__Instructions for the task__
Rewrite the stretch from the line containing "above [270, 1294]" through the line containing "closing is located at coordinates (370, 691).", swapping "midpoint" for "center point" and changing nothing else. Give back only those lines.

Begin

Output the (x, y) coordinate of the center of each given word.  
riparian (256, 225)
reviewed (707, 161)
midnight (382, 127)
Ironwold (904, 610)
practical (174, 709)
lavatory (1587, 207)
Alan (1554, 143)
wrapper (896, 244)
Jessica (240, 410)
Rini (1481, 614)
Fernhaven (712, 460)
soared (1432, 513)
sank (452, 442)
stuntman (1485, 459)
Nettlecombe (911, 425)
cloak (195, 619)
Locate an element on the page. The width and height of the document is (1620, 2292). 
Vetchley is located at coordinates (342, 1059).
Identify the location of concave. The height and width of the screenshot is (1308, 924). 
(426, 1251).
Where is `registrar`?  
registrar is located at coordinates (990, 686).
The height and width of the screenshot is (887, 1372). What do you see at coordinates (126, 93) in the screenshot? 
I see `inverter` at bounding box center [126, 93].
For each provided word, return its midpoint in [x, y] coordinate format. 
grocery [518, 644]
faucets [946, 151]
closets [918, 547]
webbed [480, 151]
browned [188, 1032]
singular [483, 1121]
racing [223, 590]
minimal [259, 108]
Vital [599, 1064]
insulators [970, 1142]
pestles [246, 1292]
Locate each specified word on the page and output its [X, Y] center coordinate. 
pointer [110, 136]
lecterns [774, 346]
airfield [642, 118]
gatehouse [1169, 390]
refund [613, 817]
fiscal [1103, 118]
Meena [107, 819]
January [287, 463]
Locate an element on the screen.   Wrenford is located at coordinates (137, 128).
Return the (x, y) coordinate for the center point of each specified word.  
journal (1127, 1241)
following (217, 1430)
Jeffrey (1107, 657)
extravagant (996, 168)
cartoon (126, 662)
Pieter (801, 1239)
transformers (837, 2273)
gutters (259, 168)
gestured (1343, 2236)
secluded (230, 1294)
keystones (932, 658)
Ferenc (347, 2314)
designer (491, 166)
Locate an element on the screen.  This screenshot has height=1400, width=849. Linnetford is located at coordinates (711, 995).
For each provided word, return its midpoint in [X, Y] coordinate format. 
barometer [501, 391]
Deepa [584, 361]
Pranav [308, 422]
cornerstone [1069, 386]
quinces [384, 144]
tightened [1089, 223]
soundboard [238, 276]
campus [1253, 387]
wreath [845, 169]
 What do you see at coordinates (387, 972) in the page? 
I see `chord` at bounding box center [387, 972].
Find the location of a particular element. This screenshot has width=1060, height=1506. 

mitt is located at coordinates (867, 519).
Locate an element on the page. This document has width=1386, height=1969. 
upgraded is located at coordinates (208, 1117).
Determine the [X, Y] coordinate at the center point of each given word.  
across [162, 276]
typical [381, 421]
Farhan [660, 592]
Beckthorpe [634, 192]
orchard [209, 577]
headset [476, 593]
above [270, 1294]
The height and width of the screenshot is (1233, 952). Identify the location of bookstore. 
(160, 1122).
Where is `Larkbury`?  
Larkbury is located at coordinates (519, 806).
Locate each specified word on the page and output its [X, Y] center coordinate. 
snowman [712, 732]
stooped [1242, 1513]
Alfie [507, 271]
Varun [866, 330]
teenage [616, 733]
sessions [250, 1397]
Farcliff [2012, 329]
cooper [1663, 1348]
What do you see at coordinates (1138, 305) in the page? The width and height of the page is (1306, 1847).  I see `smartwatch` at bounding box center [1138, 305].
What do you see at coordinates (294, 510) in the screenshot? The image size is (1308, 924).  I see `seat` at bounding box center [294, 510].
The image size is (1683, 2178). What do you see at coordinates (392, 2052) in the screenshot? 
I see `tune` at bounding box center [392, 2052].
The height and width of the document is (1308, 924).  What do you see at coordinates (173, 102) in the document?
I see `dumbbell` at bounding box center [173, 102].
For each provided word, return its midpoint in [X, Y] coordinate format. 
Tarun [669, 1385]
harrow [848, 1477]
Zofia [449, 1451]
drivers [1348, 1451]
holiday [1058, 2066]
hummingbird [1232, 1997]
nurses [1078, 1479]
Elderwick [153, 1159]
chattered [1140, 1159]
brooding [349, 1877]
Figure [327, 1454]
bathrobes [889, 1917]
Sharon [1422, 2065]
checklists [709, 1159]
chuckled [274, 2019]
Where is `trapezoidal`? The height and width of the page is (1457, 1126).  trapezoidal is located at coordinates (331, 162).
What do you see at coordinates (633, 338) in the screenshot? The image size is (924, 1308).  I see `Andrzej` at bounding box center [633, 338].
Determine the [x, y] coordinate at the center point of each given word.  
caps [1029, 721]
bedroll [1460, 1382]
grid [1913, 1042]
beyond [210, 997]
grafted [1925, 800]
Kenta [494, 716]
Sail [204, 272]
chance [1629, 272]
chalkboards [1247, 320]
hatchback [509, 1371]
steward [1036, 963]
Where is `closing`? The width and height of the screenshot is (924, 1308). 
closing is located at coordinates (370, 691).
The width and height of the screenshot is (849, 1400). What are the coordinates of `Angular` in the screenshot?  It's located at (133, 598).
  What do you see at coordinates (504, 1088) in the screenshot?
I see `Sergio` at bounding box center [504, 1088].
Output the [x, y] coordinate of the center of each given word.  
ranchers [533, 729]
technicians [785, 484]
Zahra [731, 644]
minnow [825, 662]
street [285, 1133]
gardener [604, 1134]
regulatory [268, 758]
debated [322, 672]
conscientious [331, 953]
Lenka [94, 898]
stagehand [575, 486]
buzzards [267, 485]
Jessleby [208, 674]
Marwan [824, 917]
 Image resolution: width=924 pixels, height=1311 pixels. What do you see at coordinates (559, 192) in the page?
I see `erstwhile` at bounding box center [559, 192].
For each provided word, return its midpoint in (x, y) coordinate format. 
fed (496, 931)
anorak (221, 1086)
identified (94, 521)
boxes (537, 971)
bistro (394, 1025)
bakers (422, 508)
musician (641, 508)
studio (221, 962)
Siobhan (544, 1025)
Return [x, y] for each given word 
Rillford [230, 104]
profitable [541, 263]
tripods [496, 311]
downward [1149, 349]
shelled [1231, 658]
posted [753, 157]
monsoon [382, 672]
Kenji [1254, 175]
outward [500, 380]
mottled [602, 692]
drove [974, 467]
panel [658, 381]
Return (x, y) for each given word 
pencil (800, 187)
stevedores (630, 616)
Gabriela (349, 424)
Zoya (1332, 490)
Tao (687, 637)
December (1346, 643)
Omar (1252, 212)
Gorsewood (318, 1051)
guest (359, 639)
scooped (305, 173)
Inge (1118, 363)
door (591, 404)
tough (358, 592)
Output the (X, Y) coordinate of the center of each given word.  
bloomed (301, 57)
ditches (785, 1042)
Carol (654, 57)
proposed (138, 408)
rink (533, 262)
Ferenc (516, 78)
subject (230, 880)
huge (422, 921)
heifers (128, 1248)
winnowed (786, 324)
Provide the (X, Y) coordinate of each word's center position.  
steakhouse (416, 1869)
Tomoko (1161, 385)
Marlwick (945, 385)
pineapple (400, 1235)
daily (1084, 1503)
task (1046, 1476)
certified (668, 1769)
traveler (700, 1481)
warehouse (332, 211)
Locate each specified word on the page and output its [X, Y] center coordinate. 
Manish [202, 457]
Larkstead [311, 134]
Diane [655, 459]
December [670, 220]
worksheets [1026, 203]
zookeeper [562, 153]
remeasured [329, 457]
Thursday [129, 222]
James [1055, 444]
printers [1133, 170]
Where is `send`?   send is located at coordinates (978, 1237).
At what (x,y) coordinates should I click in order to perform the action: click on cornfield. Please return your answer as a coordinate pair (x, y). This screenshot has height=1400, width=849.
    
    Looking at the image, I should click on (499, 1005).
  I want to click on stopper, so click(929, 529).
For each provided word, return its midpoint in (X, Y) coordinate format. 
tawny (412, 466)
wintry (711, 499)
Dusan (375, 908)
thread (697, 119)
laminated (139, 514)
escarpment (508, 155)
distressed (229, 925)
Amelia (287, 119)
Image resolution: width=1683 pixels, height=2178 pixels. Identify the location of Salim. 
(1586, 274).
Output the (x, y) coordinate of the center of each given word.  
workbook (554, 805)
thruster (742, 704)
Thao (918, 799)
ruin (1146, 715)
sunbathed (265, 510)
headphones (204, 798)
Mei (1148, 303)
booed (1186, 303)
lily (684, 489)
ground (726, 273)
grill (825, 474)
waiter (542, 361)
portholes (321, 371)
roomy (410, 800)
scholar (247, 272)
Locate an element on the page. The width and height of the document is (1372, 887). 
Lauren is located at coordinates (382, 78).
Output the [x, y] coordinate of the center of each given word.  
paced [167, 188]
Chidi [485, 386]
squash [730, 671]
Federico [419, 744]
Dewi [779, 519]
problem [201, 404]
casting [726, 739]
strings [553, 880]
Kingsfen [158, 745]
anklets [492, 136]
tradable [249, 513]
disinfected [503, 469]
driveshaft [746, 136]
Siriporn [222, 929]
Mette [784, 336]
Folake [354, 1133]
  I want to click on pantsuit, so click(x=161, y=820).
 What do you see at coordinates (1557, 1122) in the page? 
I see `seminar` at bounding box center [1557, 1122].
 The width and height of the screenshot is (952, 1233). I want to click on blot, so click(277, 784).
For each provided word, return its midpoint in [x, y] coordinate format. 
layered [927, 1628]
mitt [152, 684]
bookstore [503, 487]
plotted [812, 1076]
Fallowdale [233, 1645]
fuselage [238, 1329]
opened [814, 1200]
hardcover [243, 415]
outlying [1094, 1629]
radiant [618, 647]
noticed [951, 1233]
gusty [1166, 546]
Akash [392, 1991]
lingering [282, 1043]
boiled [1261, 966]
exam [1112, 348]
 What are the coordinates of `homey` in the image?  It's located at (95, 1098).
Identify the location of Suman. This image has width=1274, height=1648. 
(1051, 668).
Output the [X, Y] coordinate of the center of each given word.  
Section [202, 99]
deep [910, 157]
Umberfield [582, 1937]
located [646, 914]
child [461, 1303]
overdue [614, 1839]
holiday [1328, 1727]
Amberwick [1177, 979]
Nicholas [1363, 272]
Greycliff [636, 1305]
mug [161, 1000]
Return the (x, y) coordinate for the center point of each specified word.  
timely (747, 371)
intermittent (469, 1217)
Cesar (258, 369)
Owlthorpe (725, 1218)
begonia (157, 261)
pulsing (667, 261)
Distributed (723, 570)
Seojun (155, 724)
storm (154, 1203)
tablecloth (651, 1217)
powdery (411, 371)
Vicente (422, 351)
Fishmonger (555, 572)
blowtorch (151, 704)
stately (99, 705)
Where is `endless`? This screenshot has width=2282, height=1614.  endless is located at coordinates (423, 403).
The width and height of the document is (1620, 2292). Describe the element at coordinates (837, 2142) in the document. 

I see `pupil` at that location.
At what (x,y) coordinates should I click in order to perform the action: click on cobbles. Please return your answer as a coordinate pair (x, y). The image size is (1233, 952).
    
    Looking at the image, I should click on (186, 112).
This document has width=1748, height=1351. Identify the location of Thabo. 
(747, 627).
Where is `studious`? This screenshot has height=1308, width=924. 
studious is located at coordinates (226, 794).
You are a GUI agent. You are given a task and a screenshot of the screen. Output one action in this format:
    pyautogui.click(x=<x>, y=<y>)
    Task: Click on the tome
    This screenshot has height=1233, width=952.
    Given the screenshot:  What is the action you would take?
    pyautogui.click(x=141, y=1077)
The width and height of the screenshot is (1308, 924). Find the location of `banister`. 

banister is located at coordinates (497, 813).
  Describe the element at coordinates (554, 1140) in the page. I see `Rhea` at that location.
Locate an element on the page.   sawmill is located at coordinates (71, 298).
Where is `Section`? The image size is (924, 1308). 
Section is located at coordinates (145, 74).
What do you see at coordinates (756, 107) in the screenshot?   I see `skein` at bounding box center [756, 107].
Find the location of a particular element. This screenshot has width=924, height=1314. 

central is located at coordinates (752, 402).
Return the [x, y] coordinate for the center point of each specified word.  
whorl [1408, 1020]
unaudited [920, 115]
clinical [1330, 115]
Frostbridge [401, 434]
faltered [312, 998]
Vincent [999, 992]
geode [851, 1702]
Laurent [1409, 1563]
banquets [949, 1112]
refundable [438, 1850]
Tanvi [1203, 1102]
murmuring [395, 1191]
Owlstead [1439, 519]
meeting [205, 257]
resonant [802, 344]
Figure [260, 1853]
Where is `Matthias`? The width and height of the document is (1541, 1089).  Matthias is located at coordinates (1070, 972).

End

__Exercise result__
above [270, 1294]
The height and width of the screenshot is (1233, 952). Identify the location of bookstore. 
(160, 1122).
Where is `Larkbury`?  
Larkbury is located at coordinates (519, 806).
Locate each specified word on the page and output its [X, Y] center coordinate. 
snowman [712, 732]
stooped [1242, 1513]
Alfie [507, 271]
Varun [866, 330]
teenage [616, 733]
sessions [250, 1397]
Farcliff [2012, 329]
cooper [1663, 1348]
What do you see at coordinates (1138, 305) in the page? The width and height of the page is (1306, 1847).  I see `smartwatch` at bounding box center [1138, 305].
What do you see at coordinates (294, 510) in the screenshot? The image size is (1308, 924).  I see `seat` at bounding box center [294, 510].
The image size is (1683, 2178). What do you see at coordinates (392, 2052) in the screenshot? 
I see `tune` at bounding box center [392, 2052].
The height and width of the document is (1308, 924).  What do you see at coordinates (173, 102) in the document?
I see `dumbbell` at bounding box center [173, 102].
For each provided word, return its center point in [X, Y] coordinate format. 
Tarun [669, 1385]
harrow [848, 1477]
Zofia [449, 1451]
drivers [1348, 1451]
holiday [1058, 2066]
hummingbird [1232, 1997]
nurses [1078, 1479]
Elderwick [153, 1159]
chattered [1140, 1159]
brooding [349, 1877]
Figure [327, 1454]
bathrobes [889, 1917]
Sharon [1422, 2065]
checklists [709, 1159]
chuckled [274, 2019]
Where is `trapezoidal`? The height and width of the page is (1457, 1126).  trapezoidal is located at coordinates (331, 162).
What do you see at coordinates (633, 338) in the screenshot? The image size is (924, 1308).  I see `Andrzej` at bounding box center [633, 338].
Determine the [x, y] coordinate at the center point of each given word.  
caps [1029, 721]
bedroll [1460, 1382]
grid [1913, 1042]
beyond [210, 997]
grafted [1925, 800]
Kenta [494, 716]
Sail [204, 272]
chance [1629, 272]
chalkboards [1247, 320]
hatchback [509, 1371]
steward [1036, 963]
Where is `closing`? The width and height of the screenshot is (924, 1308). 
closing is located at coordinates (370, 691).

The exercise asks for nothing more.